To do: Produce again, without any change, the lines running from the one with "pink plate H1:H3 level 1 -> none" through the final line of the data below, and only those.

Collected material:

----

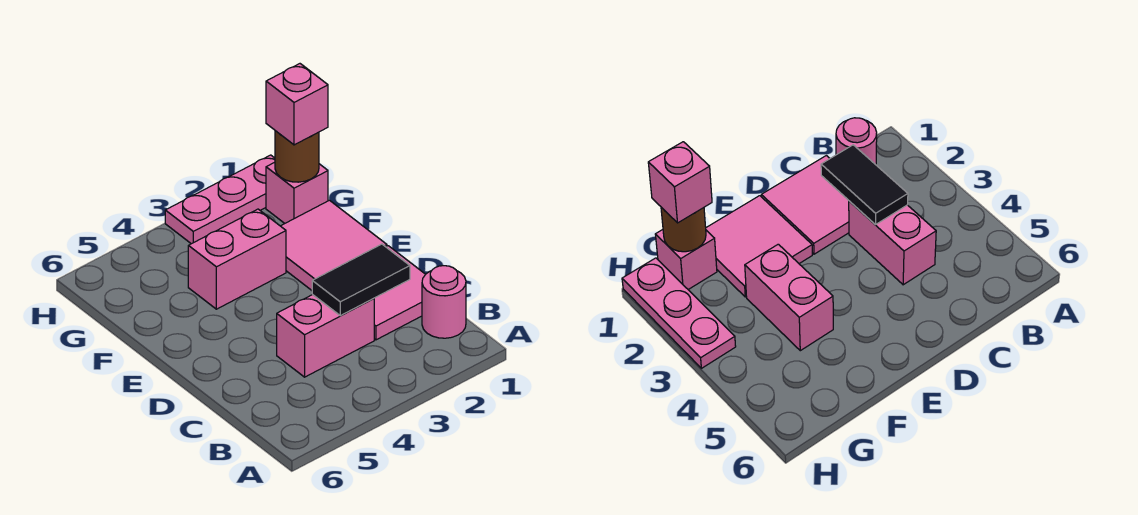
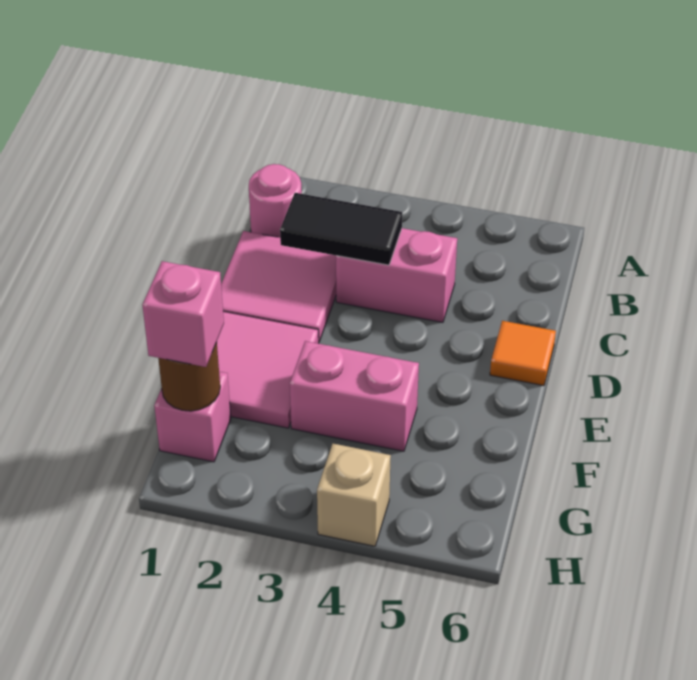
none -> orange tile D6 level 1
pink plate H1:H3 level 1 -> none
none -> tan brick H4 level 1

----

Output for this task:
pink plate H1:H3 level 1 -> none
none -> tan brick H4 level 1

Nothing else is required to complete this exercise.